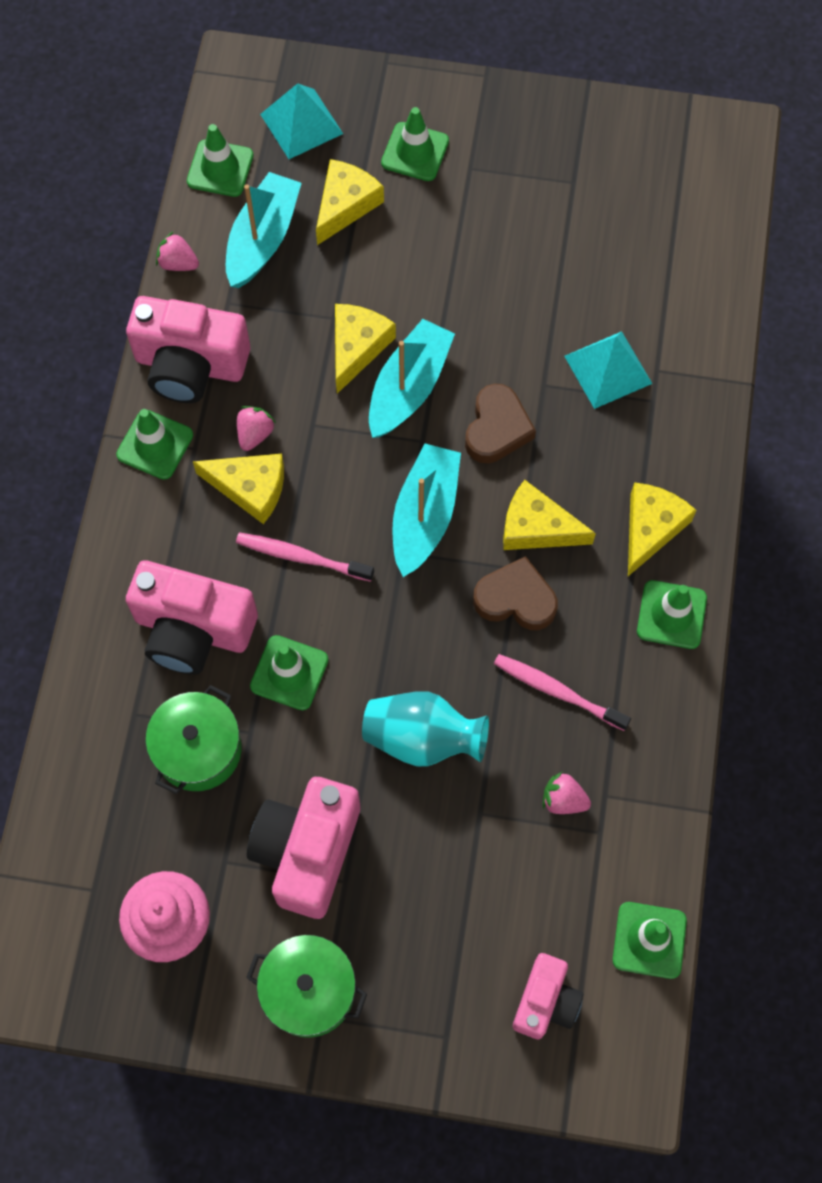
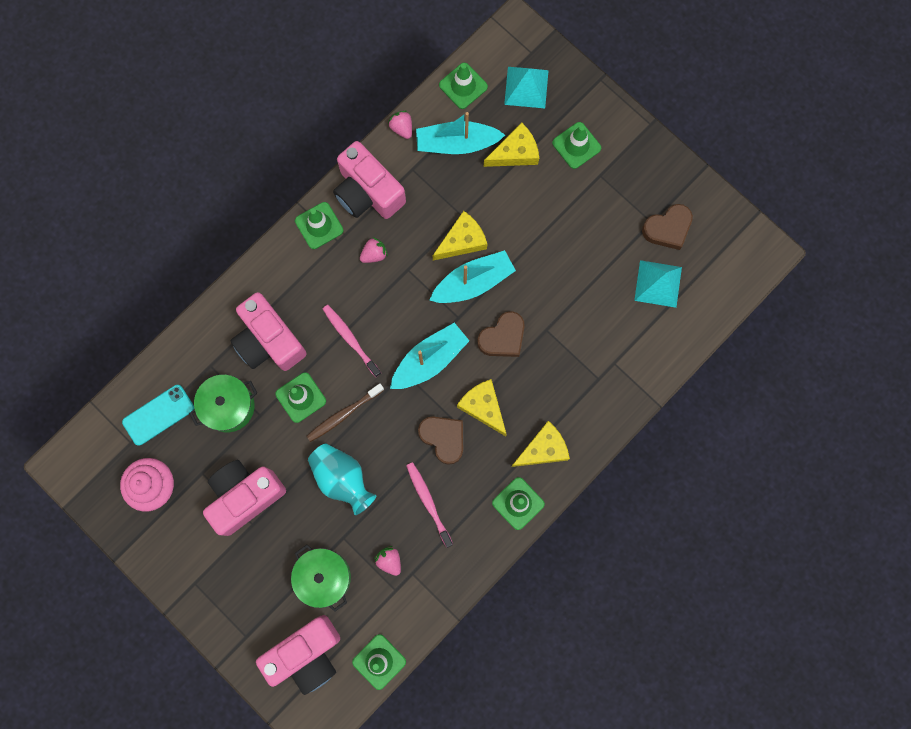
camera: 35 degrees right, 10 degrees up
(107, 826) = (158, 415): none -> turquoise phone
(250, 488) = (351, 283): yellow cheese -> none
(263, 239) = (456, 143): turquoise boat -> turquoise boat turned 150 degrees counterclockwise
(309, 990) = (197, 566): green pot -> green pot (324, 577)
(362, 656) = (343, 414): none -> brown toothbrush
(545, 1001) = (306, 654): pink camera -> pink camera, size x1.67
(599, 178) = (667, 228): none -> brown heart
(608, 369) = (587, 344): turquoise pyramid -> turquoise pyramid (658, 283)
* * *
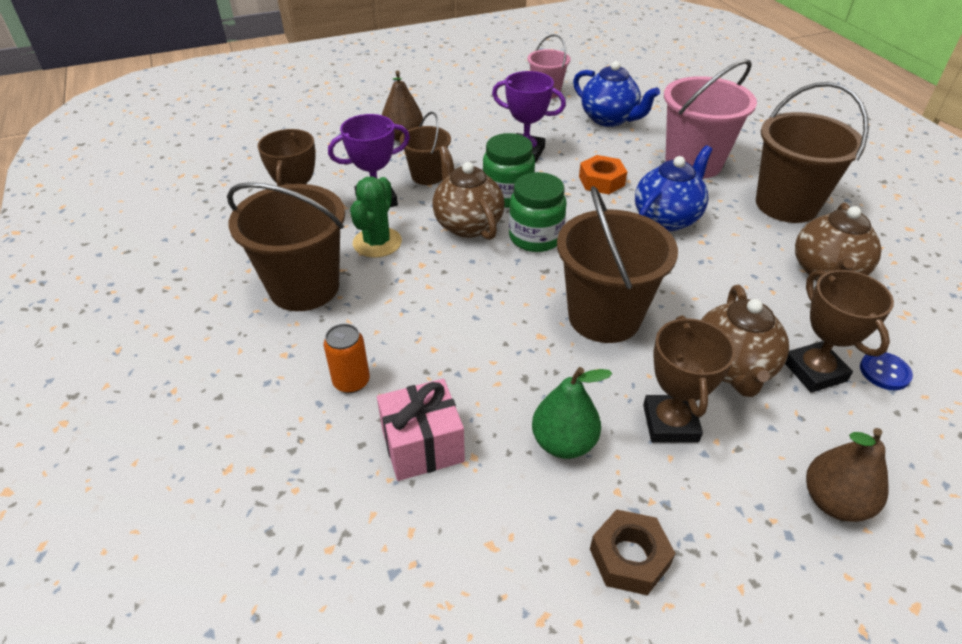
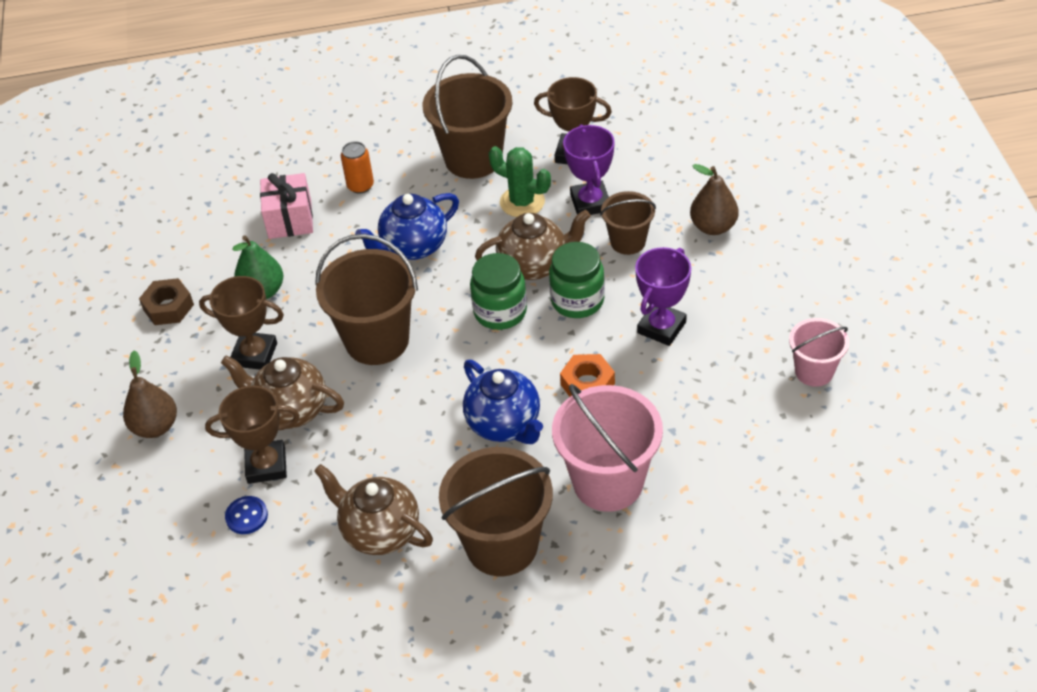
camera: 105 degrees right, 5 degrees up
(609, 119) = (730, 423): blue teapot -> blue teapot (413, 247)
...
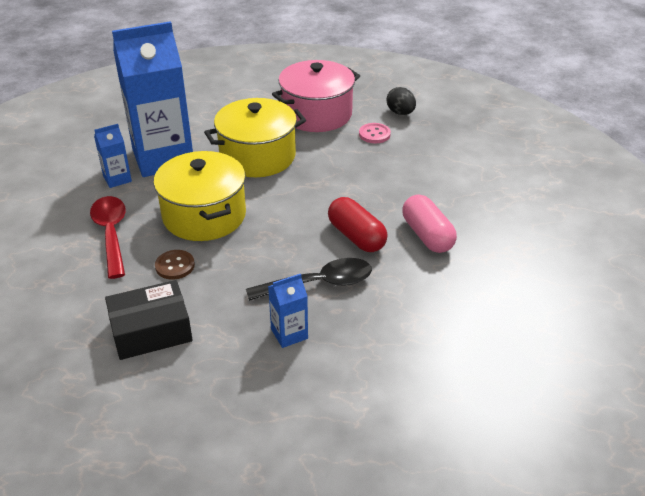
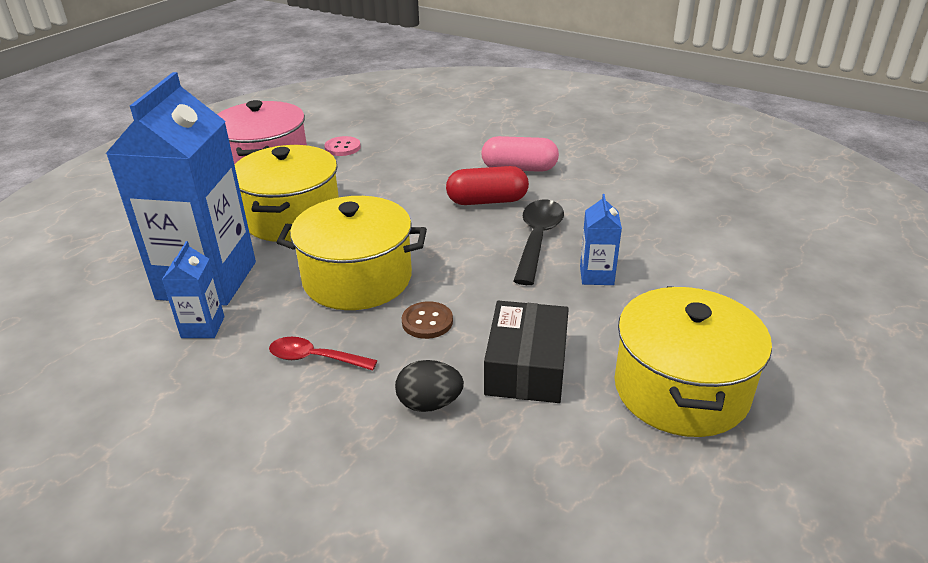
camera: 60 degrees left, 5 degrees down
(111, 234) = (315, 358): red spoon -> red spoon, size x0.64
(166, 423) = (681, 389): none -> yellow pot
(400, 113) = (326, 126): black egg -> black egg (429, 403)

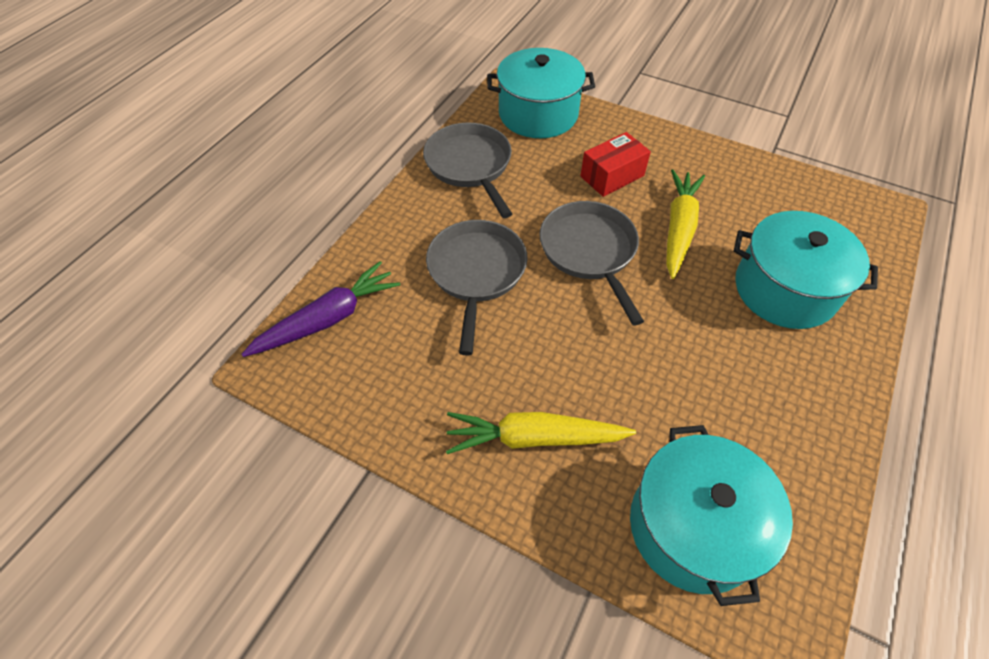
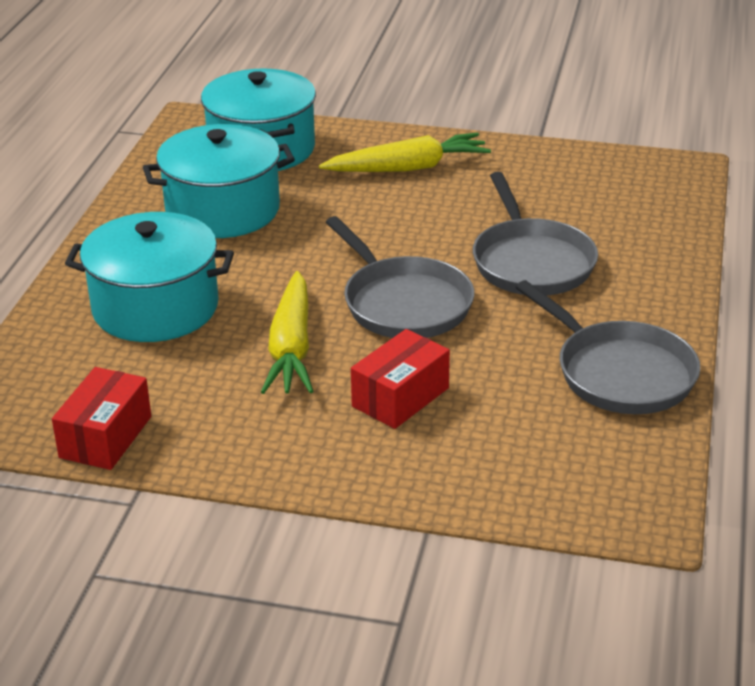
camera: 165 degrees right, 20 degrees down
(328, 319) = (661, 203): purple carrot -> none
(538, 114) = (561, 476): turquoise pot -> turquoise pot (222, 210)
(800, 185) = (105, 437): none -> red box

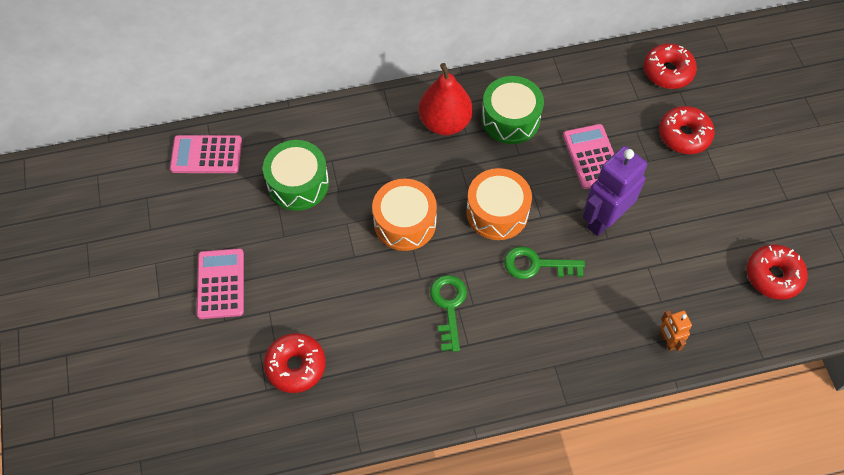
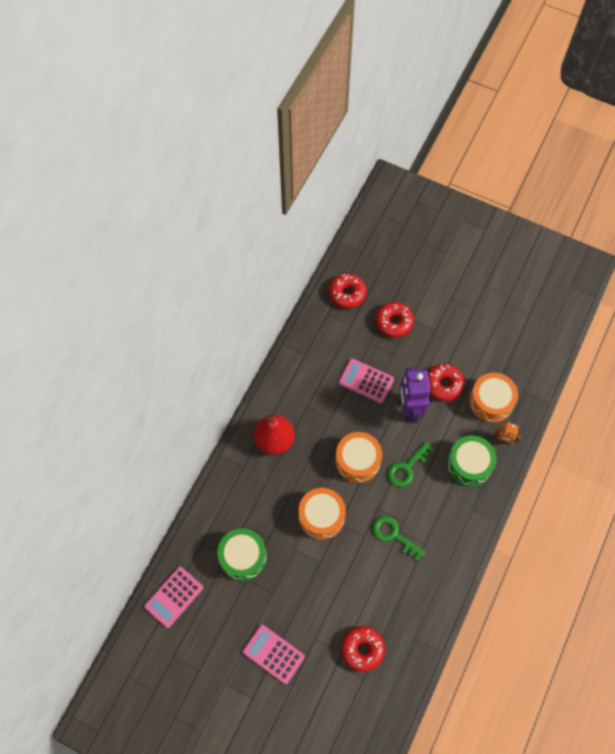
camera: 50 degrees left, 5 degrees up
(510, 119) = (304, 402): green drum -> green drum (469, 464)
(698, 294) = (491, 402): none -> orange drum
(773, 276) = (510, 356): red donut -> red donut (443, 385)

## WHAT TO PRODUCE:
Give back exactly the lines above starting at the line where "camera: 35 degrees right, 10 degrees up" appears and ending at the line where "(309, 990) = (197, 566): green" appears, both included, with no other lines.

## EXERCISE ANSWER:
camera: 35 degrees right, 10 degrees up
(107, 826) = (158, 415): none -> turquoise phone
(250, 488) = (351, 283): yellow cheese -> none
(263, 239) = (456, 143): turquoise boat -> turquoise boat turned 150 degrees counterclockwise
(309, 990) = (197, 566): green pot -> green pot (324, 577)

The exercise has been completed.